--- How to complete this task ---
Print the lines below from the line with "(340, 234) = (299, 178): grey" to the line with "(121, 315) = (120, 276): blue" exactly, keeping both ends, and print no pictures.

--- Input data ---
•••••

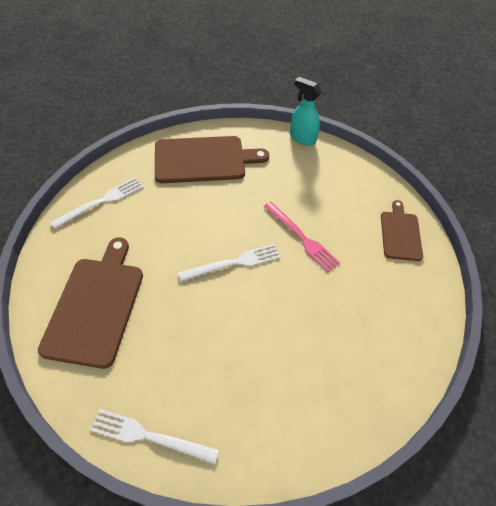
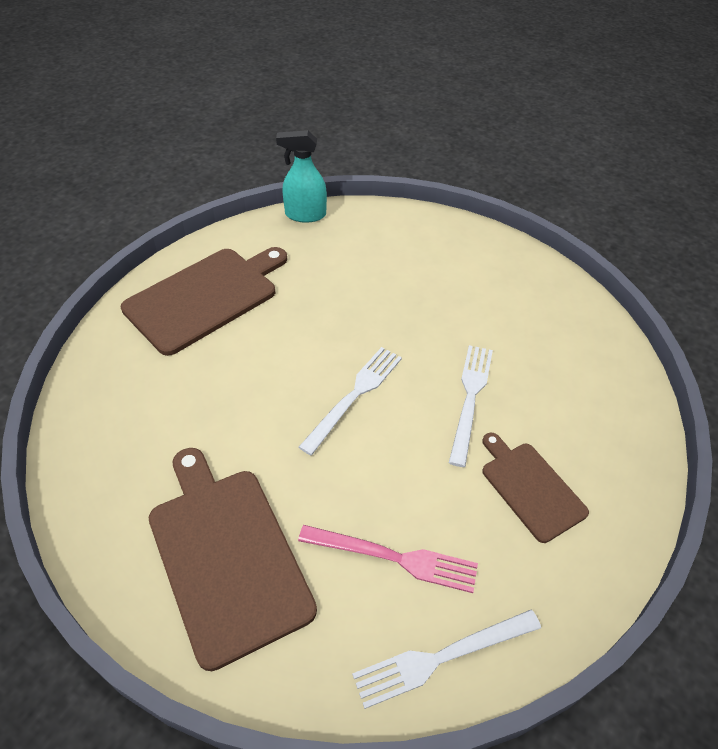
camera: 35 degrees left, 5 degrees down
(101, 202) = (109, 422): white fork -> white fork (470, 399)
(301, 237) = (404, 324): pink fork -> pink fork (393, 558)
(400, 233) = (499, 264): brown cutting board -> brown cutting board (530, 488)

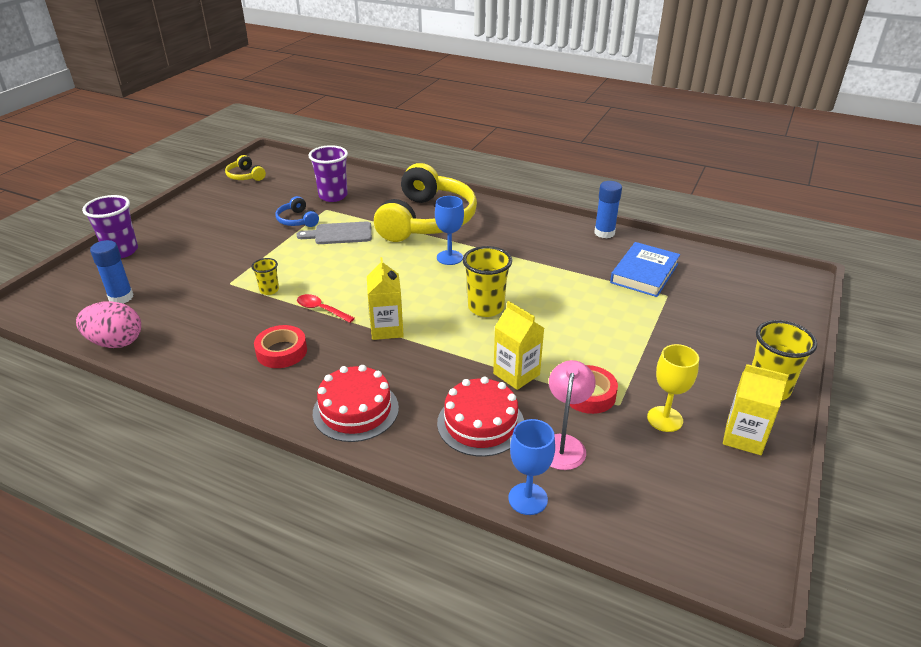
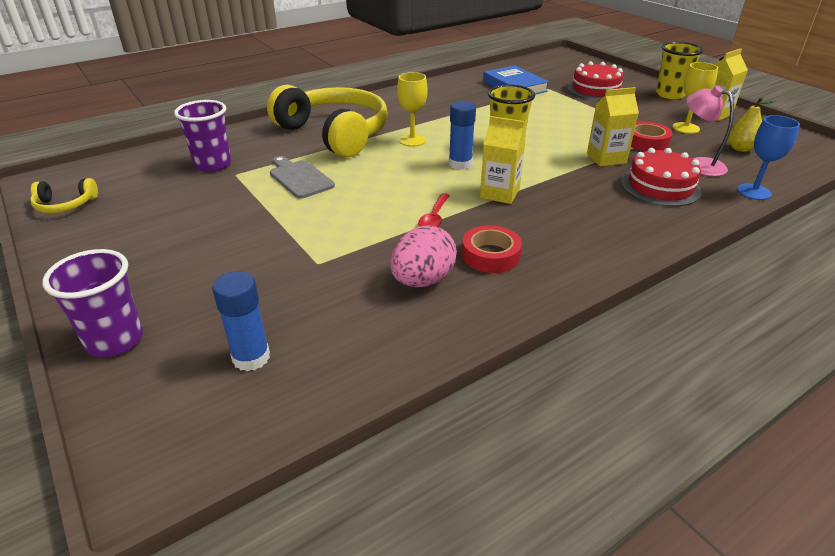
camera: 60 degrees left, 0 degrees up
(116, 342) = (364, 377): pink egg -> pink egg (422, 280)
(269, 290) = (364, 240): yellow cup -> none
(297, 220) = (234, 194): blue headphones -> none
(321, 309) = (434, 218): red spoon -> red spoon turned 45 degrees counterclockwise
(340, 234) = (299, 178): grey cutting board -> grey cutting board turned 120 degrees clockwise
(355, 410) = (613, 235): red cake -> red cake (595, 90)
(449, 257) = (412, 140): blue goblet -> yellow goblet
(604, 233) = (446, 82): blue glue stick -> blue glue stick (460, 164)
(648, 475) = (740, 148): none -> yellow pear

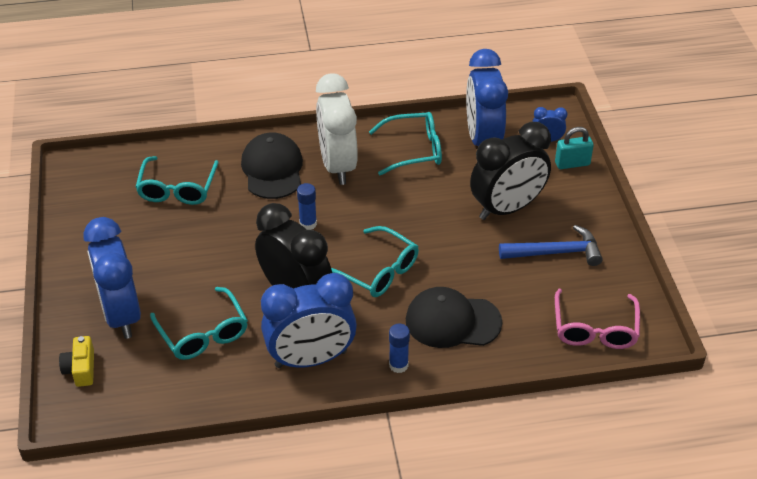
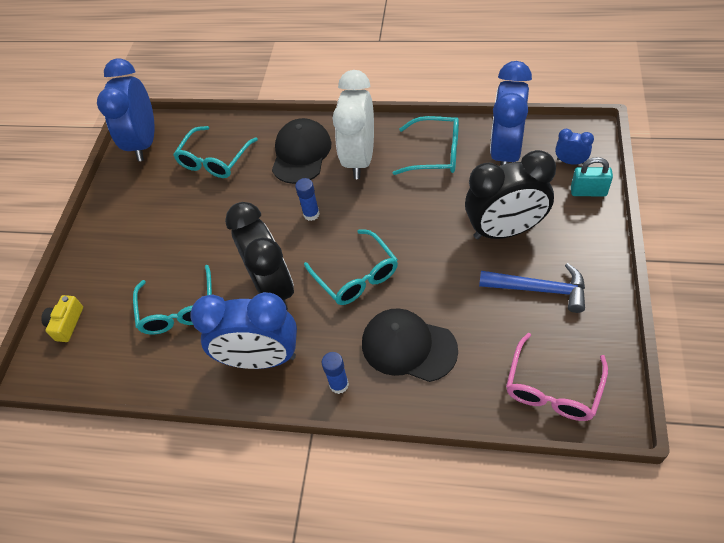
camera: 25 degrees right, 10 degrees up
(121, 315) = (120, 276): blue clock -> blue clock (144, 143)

•••••

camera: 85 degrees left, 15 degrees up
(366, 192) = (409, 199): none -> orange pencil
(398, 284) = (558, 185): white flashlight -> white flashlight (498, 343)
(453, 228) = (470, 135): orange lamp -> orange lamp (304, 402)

•••••

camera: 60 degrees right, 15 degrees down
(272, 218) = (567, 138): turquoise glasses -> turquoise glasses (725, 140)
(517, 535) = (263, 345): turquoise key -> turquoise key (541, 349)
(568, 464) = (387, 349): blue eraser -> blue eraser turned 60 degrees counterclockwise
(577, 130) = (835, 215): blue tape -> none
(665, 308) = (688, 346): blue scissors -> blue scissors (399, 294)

•••••

--- Response for this exercise ---
(340, 234) = (299, 178): grey cutting board -> grey cutting board turned 120 degrees clockwise
(355, 410) = (613, 235): red cake -> red cake (595, 90)
(449, 257) = (412, 140): blue goblet -> yellow goblet
(604, 233) = (446, 82): blue glue stick -> blue glue stick (460, 164)
(648, 475) = (740, 148): none -> yellow pear

camera: 25 degrees right, 10 degrees up
(121, 315) = (120, 276): blue clock -> blue clock (144, 143)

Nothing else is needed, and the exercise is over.